TASK STATEMENT ::
Please restate the entries verbatim. The copy should hold no pictures.

(Records from a collection)

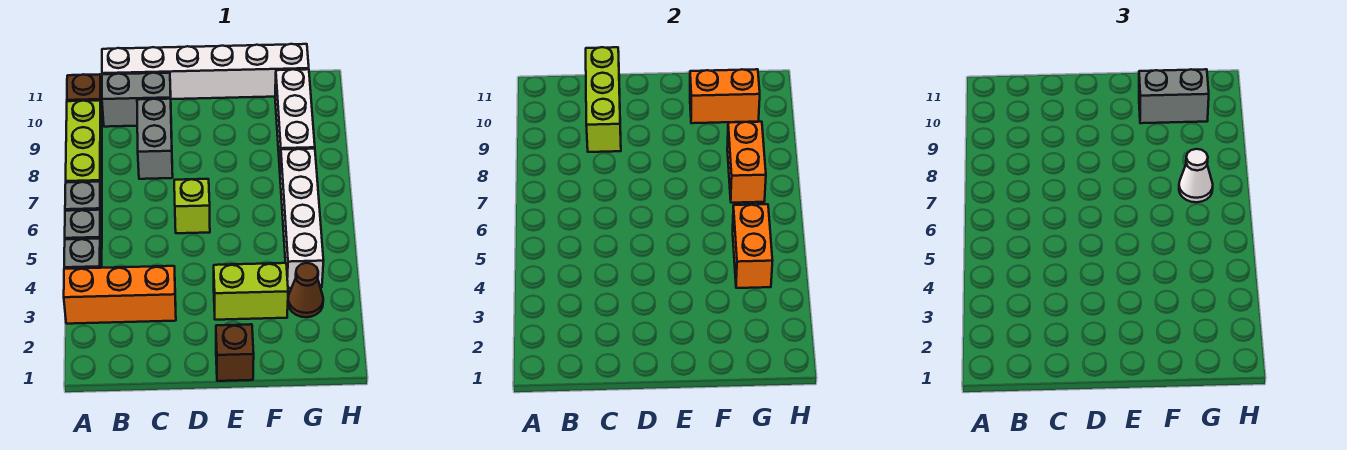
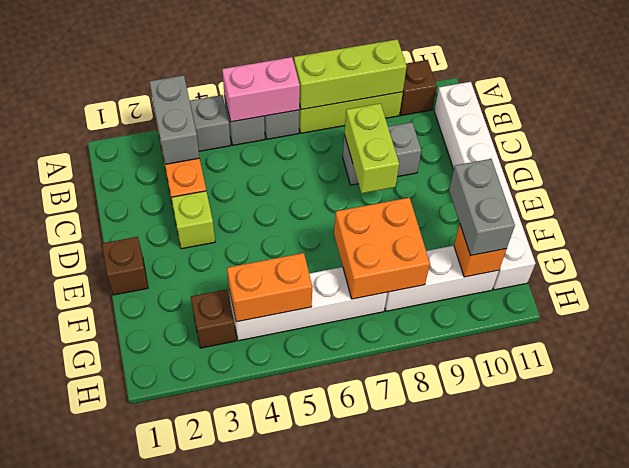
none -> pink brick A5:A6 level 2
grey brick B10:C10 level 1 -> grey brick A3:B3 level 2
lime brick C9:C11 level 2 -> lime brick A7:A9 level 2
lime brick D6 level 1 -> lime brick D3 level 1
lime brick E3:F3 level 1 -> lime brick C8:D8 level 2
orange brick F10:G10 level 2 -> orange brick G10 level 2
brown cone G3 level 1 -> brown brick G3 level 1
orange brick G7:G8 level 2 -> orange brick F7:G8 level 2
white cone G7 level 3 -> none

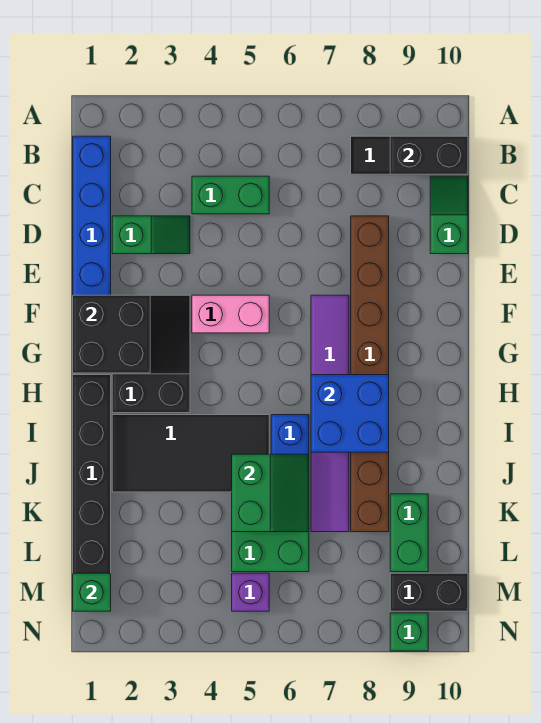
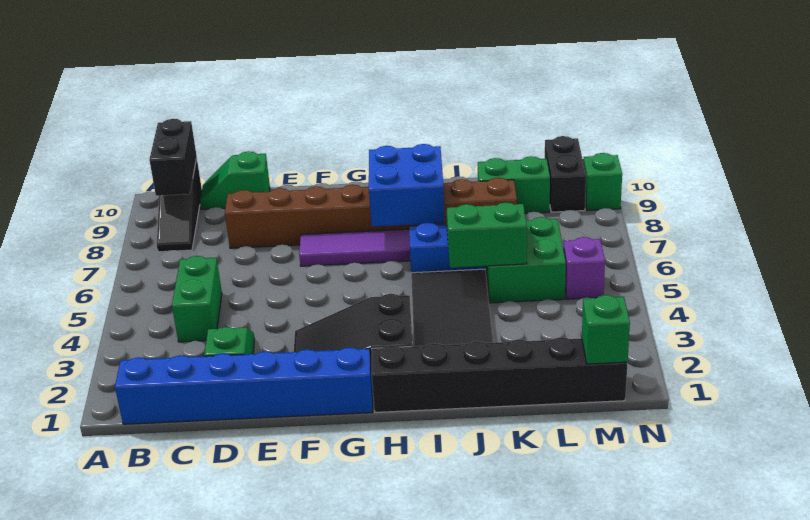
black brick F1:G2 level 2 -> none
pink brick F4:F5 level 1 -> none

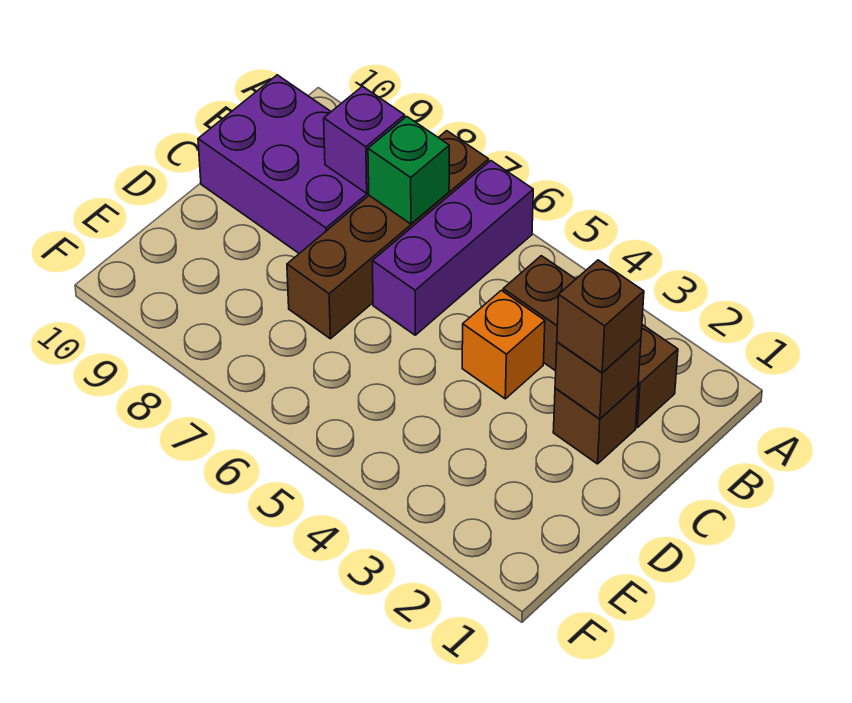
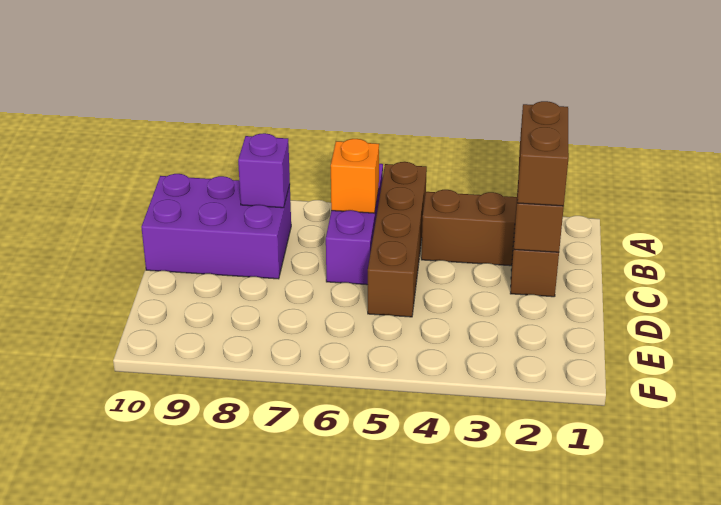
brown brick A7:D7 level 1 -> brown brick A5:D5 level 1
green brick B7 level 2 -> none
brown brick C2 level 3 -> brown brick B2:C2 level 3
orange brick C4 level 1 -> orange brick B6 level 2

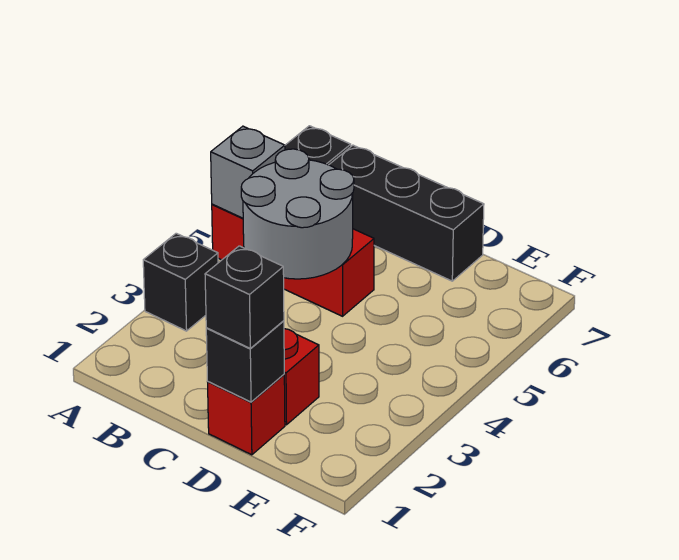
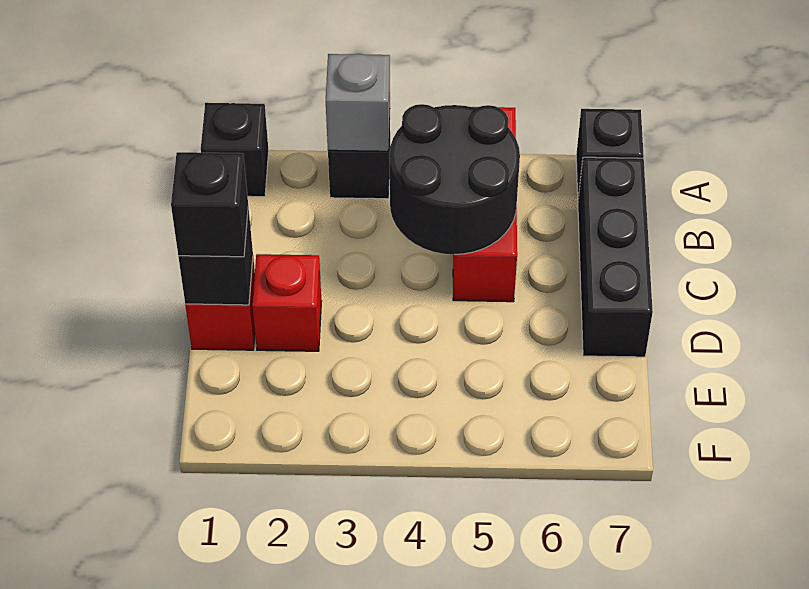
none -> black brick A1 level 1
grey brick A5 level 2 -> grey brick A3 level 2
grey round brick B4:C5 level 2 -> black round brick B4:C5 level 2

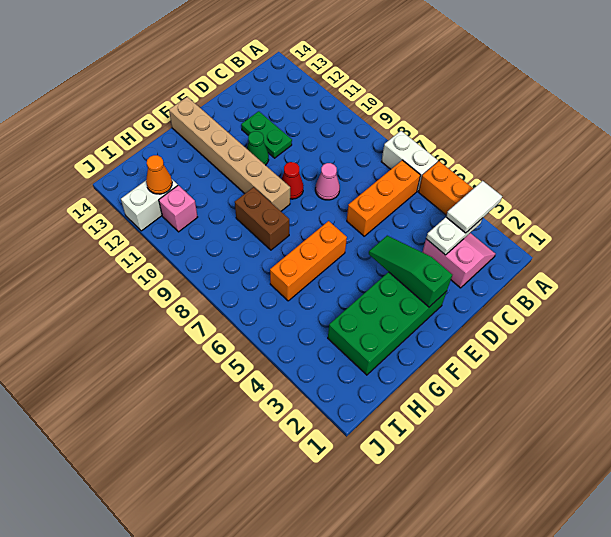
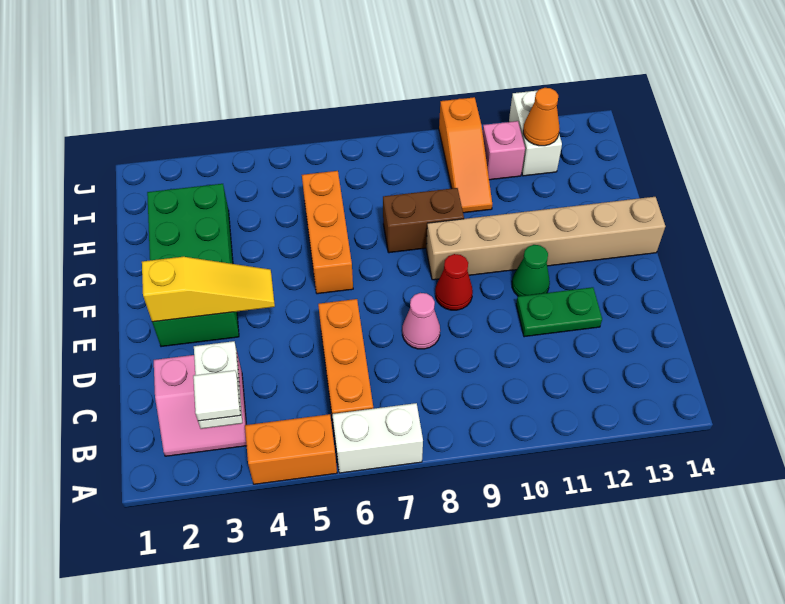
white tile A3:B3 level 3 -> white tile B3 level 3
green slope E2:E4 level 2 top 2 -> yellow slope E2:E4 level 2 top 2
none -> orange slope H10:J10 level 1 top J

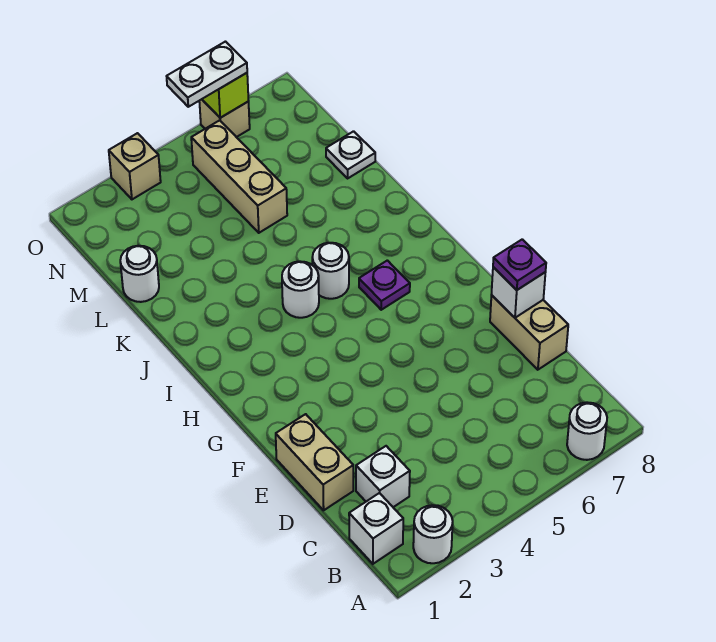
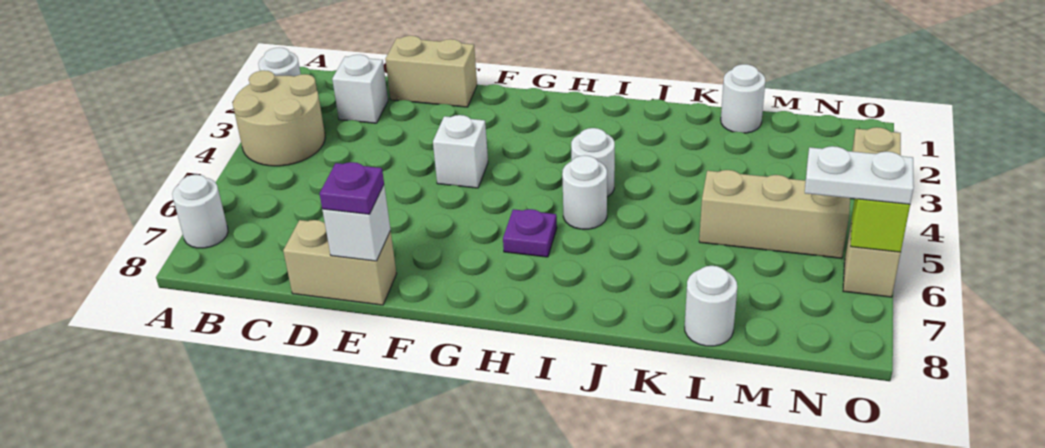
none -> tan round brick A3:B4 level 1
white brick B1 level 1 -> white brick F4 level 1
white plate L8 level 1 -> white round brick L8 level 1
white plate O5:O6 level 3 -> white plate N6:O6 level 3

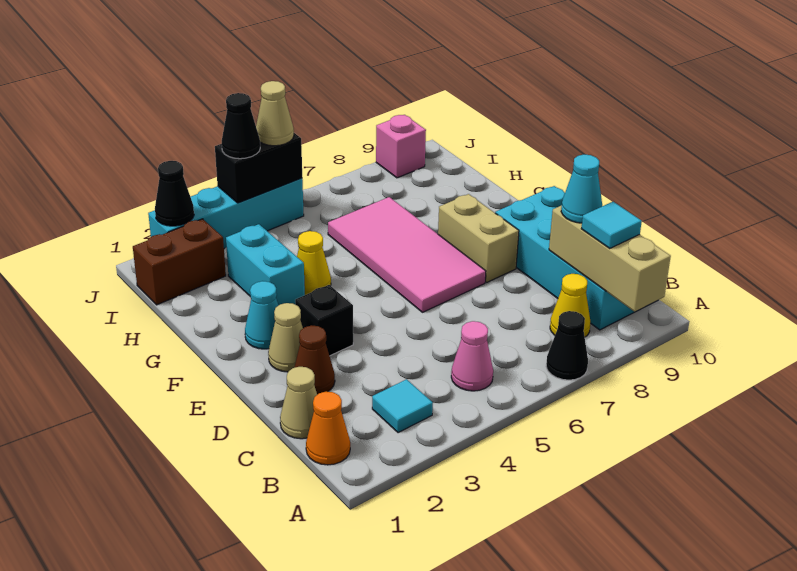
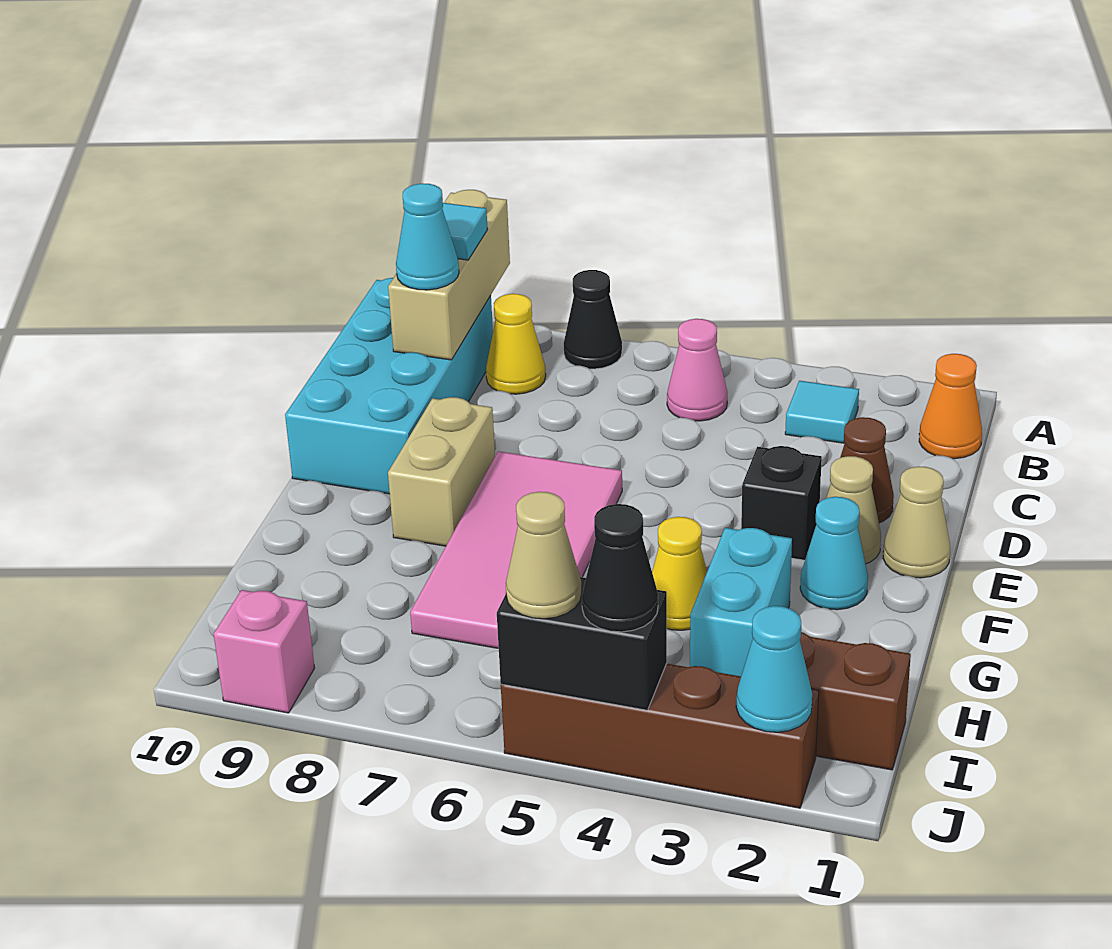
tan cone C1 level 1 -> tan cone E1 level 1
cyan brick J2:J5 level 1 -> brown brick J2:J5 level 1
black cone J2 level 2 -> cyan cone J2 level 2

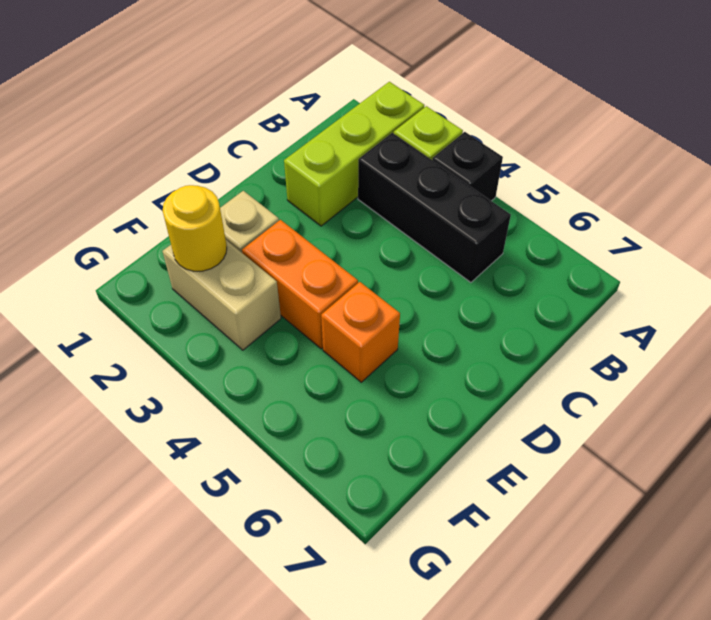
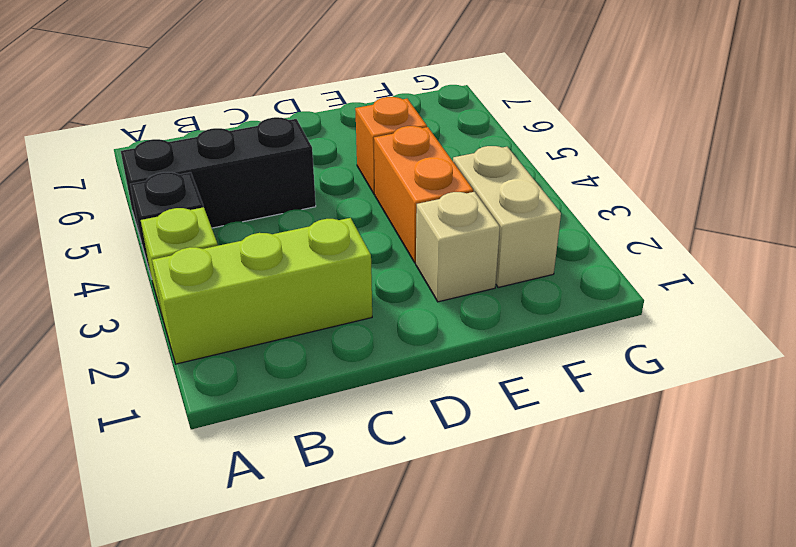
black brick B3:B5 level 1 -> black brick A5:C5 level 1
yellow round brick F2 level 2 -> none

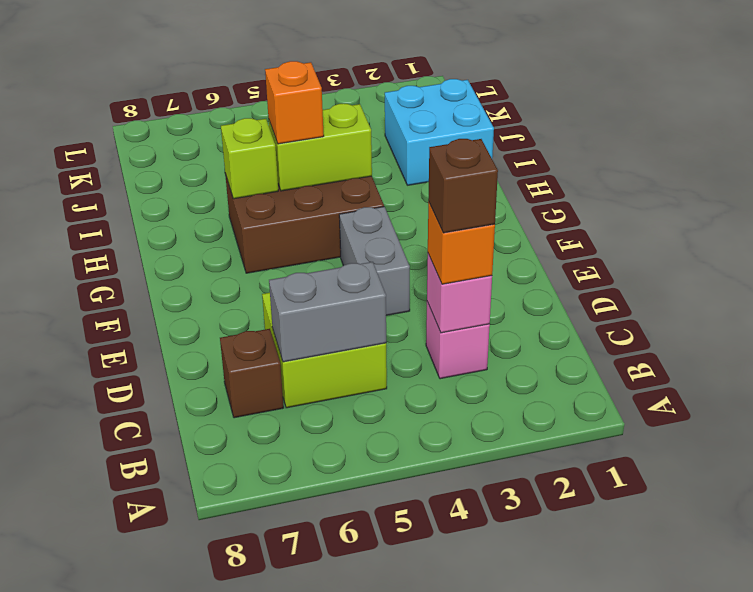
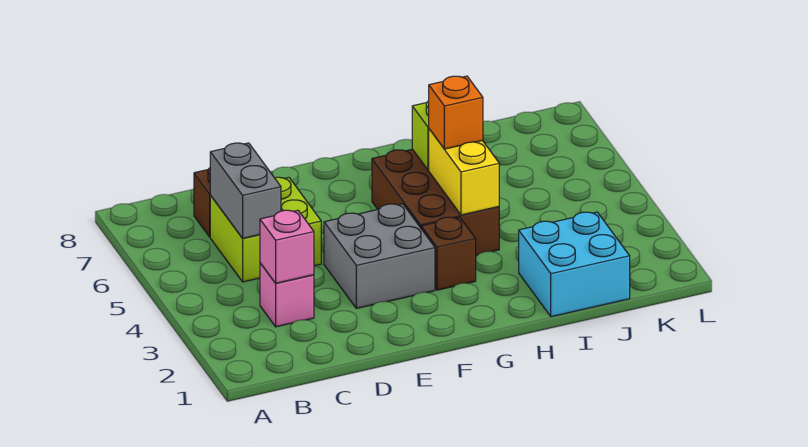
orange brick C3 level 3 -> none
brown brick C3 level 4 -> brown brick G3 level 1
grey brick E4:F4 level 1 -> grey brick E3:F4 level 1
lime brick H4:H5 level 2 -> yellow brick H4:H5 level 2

ANSWER SPACE ::
none -> pink brick A5:A6 level 2
grey brick B10:C10 level 1 -> grey brick A3:B3 level 2
lime brick C9:C11 level 2 -> lime brick A7:A9 level 2
lime brick D6 level 1 -> lime brick D3 level 1
lime brick E3:F3 level 1 -> lime brick C8:D8 level 2
orange brick F10:G10 level 2 -> orange brick G10 level 2
brown cone G3 level 1 -> brown brick G3 level 1
orange brick G7:G8 level 2 -> orange brick F7:G8 level 2
white cone G7 level 3 -> none

black brick F1:G2 level 2 -> none
pink brick F4:F5 level 1 -> none

brown brick A7:D7 level 1 -> brown brick A5:D5 level 1
green brick B7 level 2 -> none
brown brick C2 level 3 -> brown brick B2:C2 level 3
orange brick C4 level 1 -> orange brick B6 level 2

none -> black brick A1 level 1
grey brick A5 level 2 -> grey brick A3 level 2
grey round brick B4:C5 level 2 -> black round brick B4:C5 level 2

white tile A3:B3 level 3 -> white tile B3 level 3
green slope E2:E4 level 2 top 2 -> yellow slope E2:E4 level 2 top 2
none -> orange slope H10:J10 level 1 top J

none -> tan round brick A3:B4 level 1
white brick B1 level 1 -> white brick F4 level 1
white plate L8 level 1 -> white round brick L8 level 1
white plate O5:O6 level 3 -> white plate N6:O6 level 3

tan cone C1 level 1 -> tan cone E1 level 1
cyan brick J2:J5 level 1 -> brown brick J2:J5 level 1
black cone J2 level 2 -> cyan cone J2 level 2

black brick B3:B5 level 1 -> black brick A5:C5 level 1
yellow round brick F2 level 2 -> none

orange brick C3 level 3 -> none
brown brick C3 level 4 -> brown brick G3 level 1
grey brick E4:F4 level 1 -> grey brick E3:F4 level 1
lime brick H4:H5 level 2 -> yellow brick H4:H5 level 2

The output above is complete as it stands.